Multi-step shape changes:
******
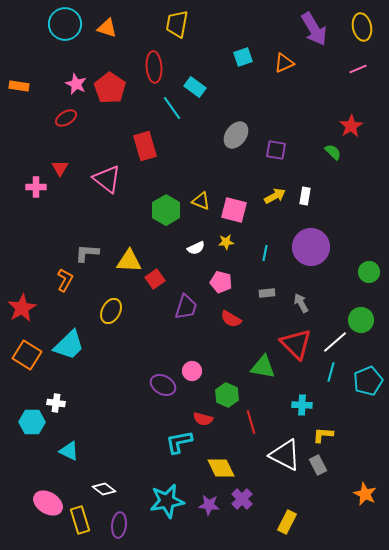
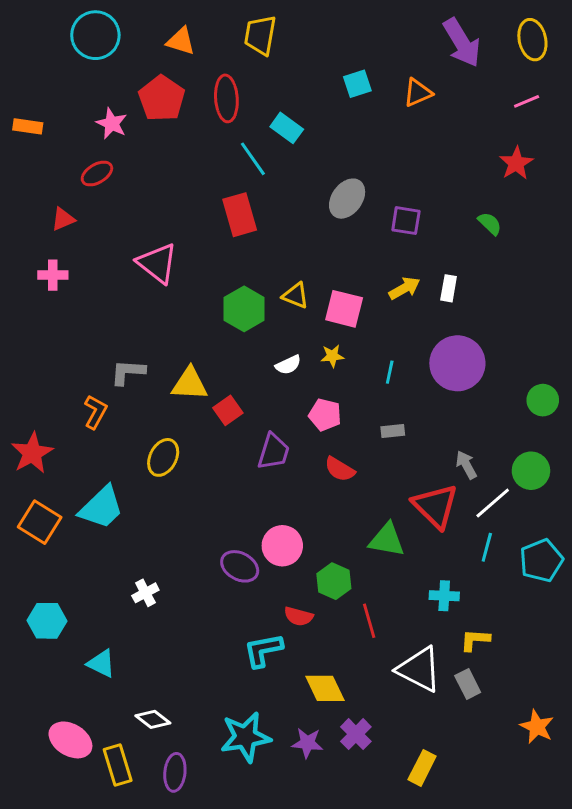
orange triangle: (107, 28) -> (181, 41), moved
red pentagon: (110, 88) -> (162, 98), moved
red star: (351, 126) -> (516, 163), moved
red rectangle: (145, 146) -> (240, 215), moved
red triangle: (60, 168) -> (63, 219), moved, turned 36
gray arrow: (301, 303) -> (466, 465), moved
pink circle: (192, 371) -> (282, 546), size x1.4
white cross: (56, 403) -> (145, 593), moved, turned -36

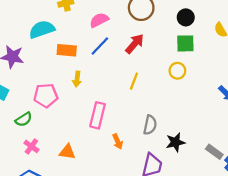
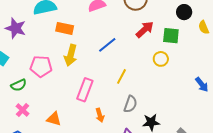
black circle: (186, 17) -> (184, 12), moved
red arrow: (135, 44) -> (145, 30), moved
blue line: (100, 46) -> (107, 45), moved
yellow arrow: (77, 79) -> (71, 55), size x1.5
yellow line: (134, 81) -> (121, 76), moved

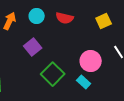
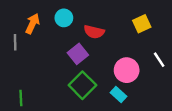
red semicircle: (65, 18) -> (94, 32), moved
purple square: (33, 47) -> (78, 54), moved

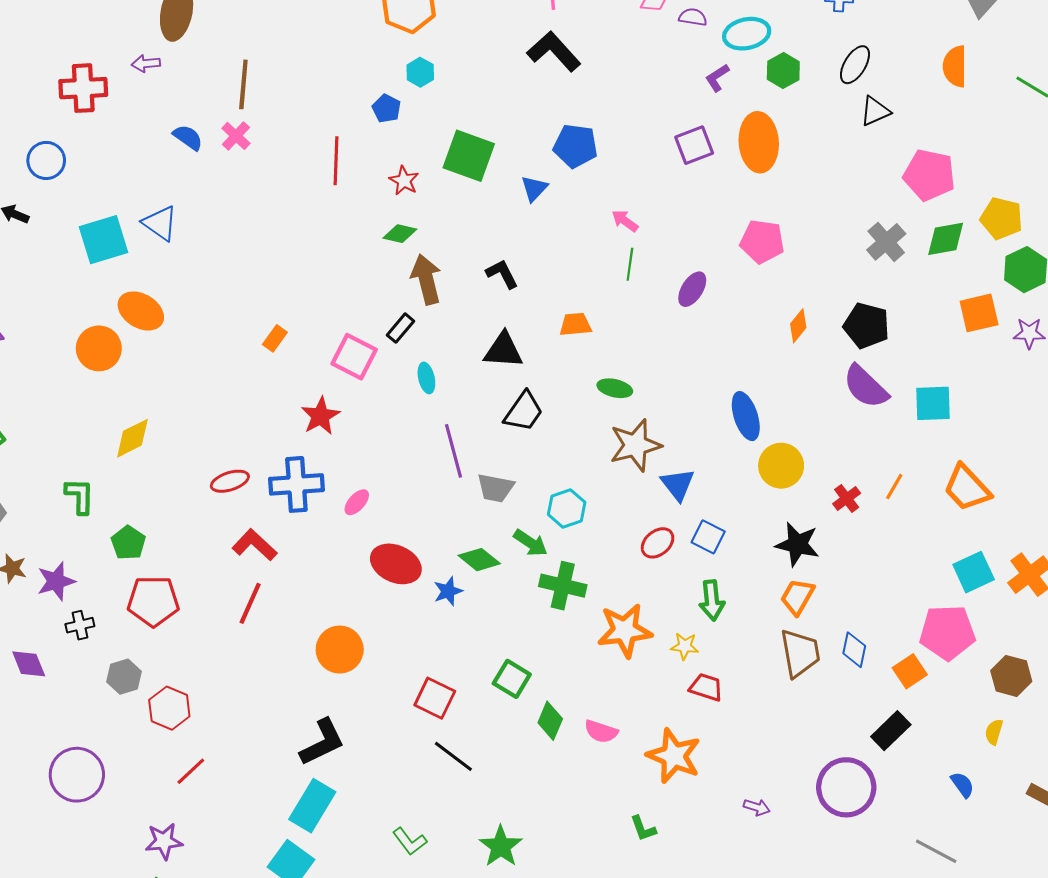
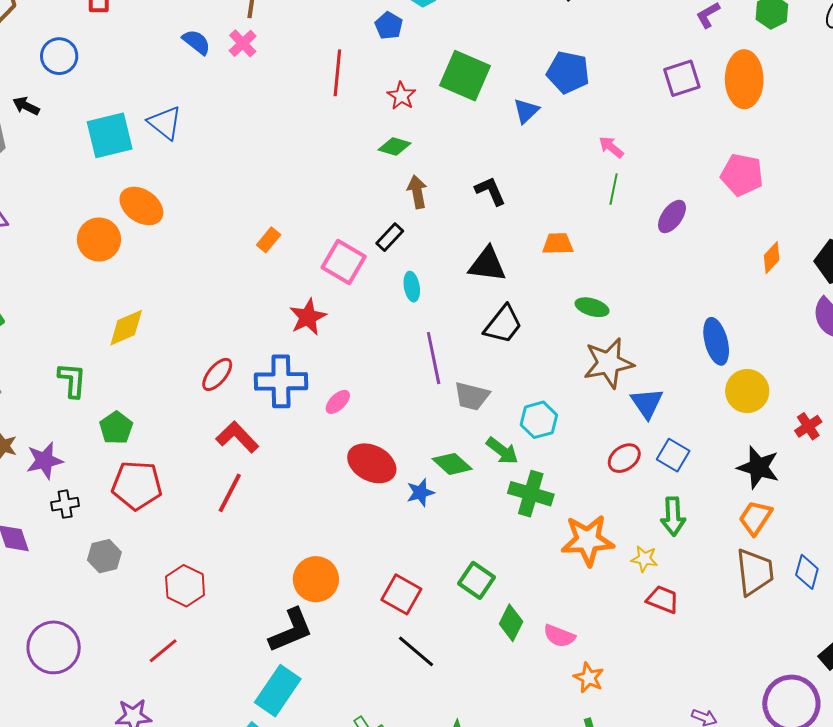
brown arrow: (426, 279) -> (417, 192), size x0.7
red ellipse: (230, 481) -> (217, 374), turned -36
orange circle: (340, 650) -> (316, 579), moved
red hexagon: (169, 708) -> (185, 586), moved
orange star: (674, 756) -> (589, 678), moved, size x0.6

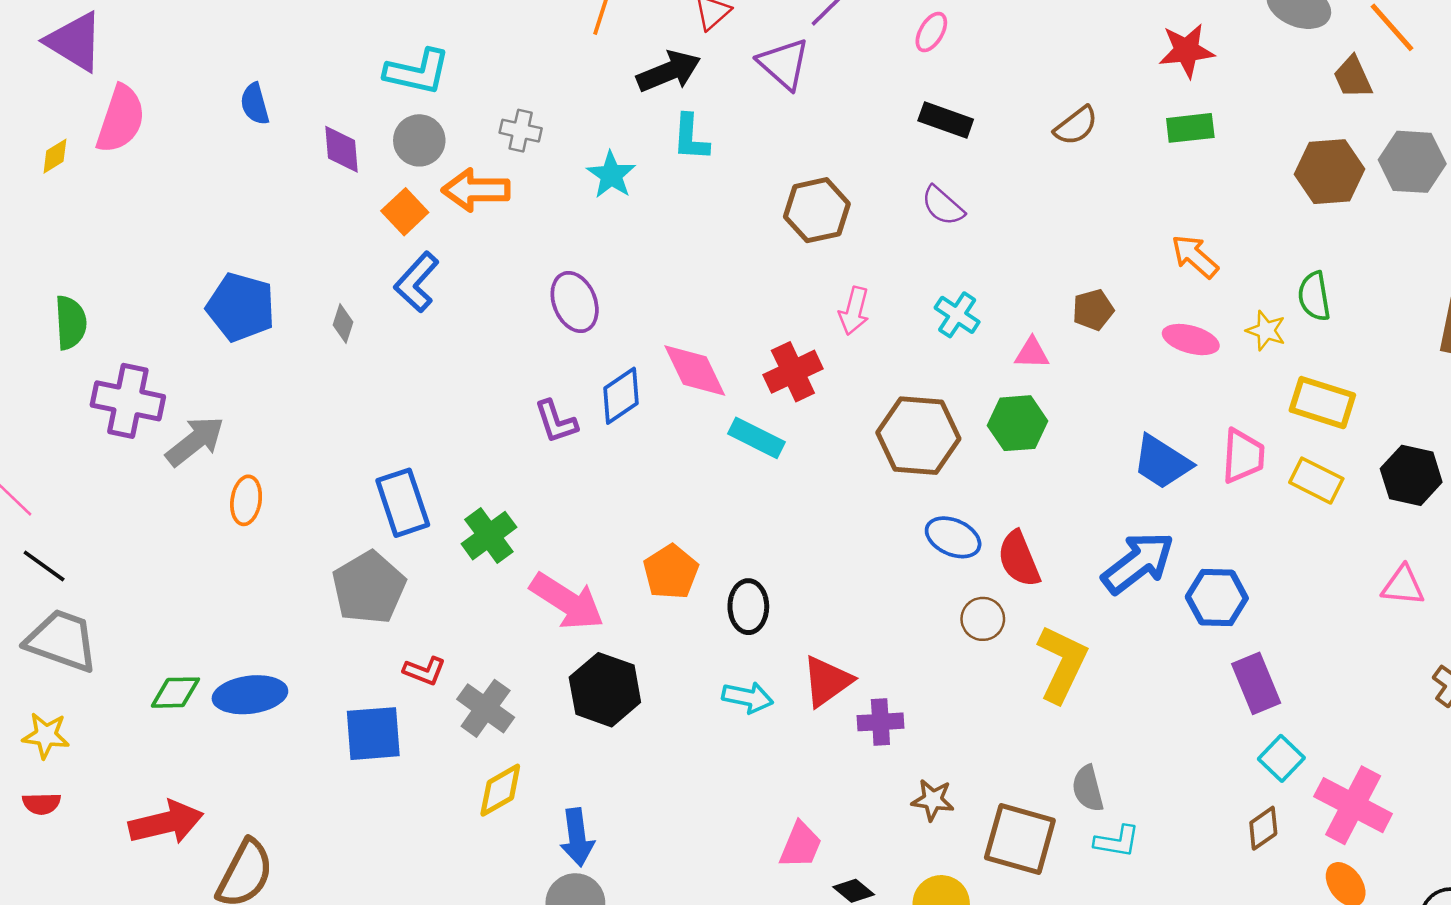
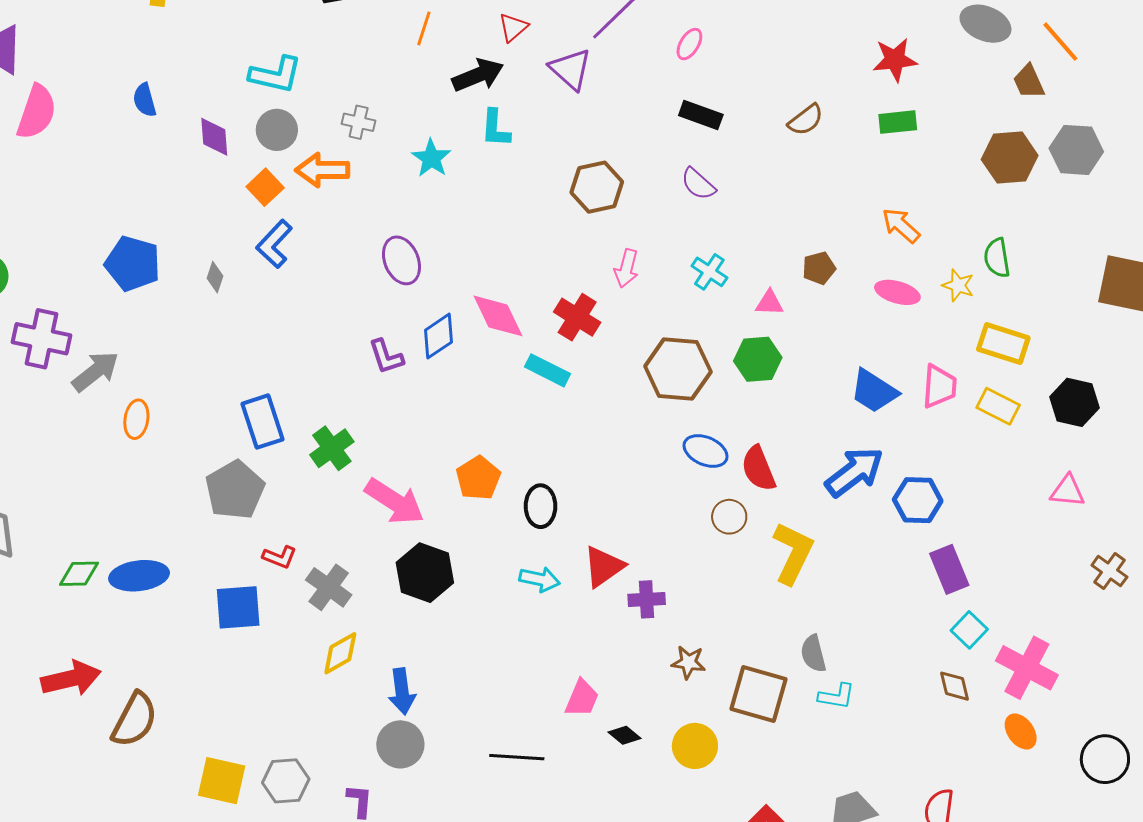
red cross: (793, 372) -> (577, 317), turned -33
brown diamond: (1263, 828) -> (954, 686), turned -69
******
Your objective: Note each line above that contains "triangle" and copy it out.

Your response:
orange triangle: (107, 28) -> (181, 41), moved
red triangle: (60, 168) -> (63, 219), moved, turned 36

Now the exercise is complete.